What needs to be done> Leave every picture out. Set down all the lines below exactly.

Change detection outputs:
+++
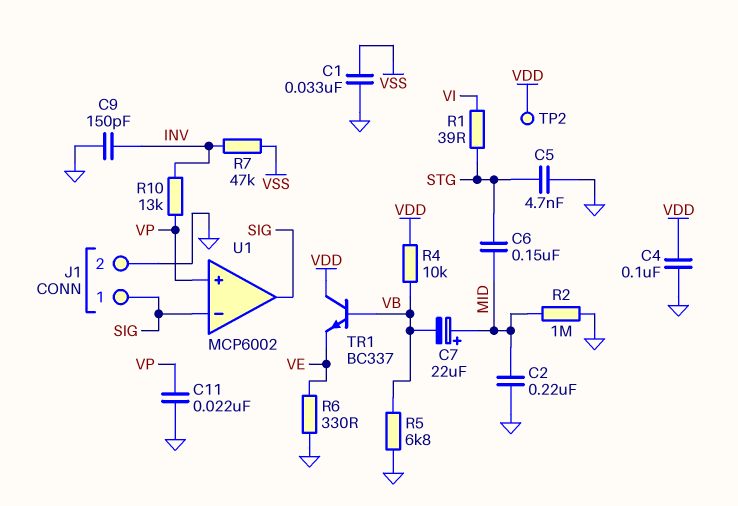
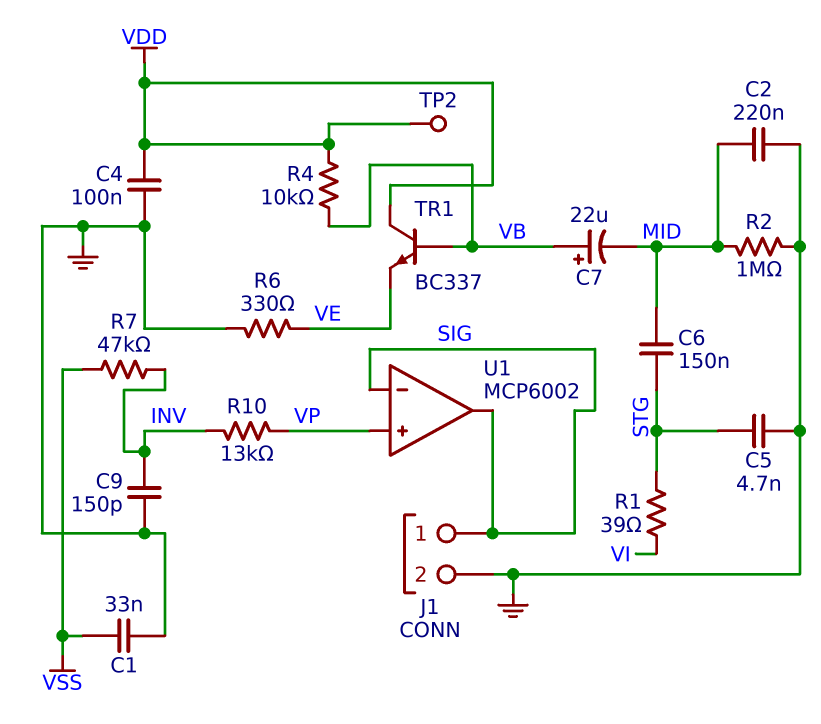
C7: 22uF (plus MID, minus VB) -> 22uF (plus VB, minus MID)
C11: 22nF (GND, VP) -> none
R5: 6.8k (GND, VB) -> none

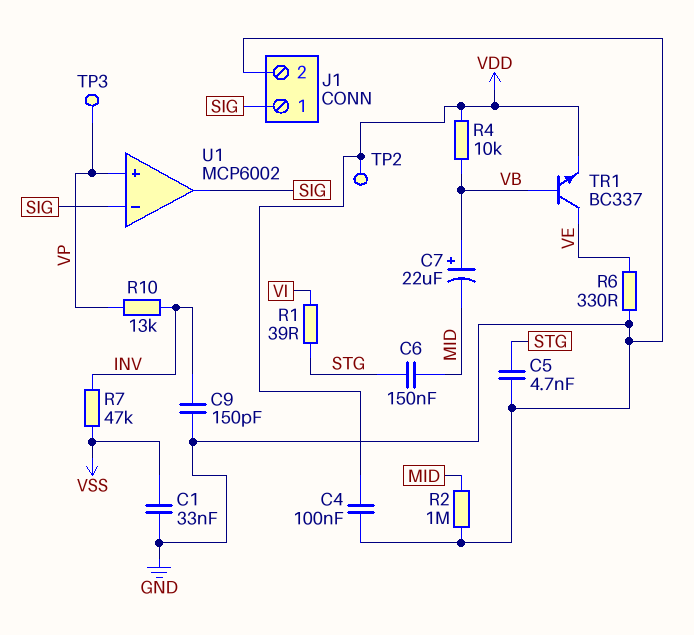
C2: 220nF (GND, MID) -> none
TP3: none -> test point (VP)
TR1: NPN BC337 (B VB, C VDD, E VE) -> NPN BC337 (B VB, C VE, E VDD)

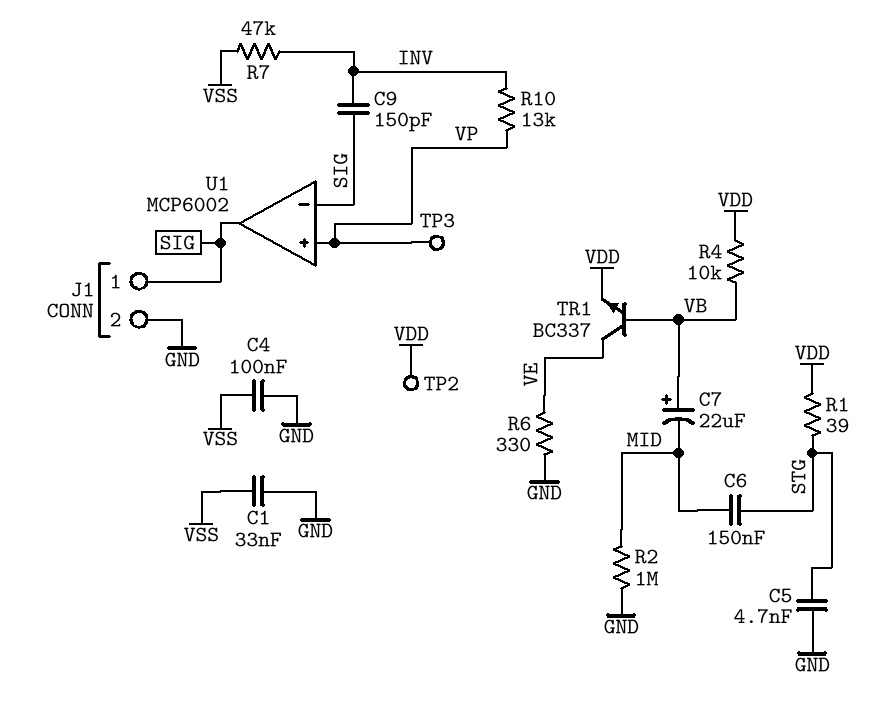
C4: 100nF (GND, VDD) -> 100nF (GND, VSS)
C9: 150pF (GND, INV) -> 150pF (INV, SIG)
R1: 39 (STG, VI) -> 39 (STG, VDD)

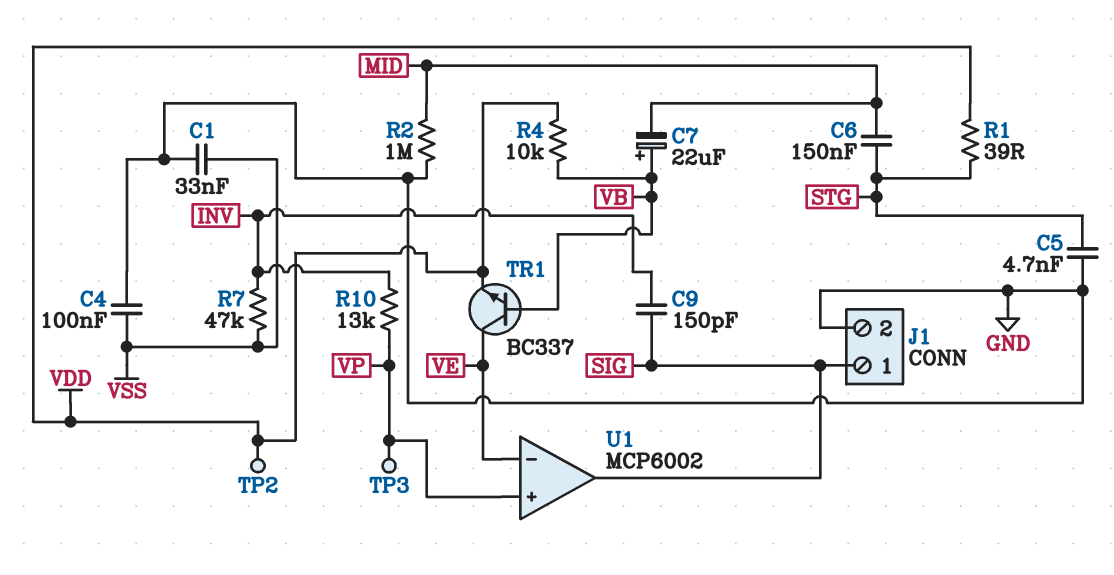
R6: 330 (GND, VE) -> none
U1 pin in-: SIG -> VE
+++
Exercise response>
C7: 22uF (plus MID, minus VB) -> 22uF (plus VB, minus MID)
C11: 22nF (GND, VP) -> none
R5: 6.8k (GND, VB) -> none

C2: 220nF (GND, MID) -> none
TP3: none -> test point (VP)
TR1: NPN BC337 (B VB, C VDD, E VE) -> NPN BC337 (B VB, C VE, E VDD)

C4: 100nF (GND, VDD) -> 100nF (GND, VSS)
C9: 150pF (GND, INV) -> 150pF (INV, SIG)
R1: 39 (STG, VI) -> 39 (STG, VDD)

R6: 330 (GND, VE) -> none
U1 pin in-: SIG -> VE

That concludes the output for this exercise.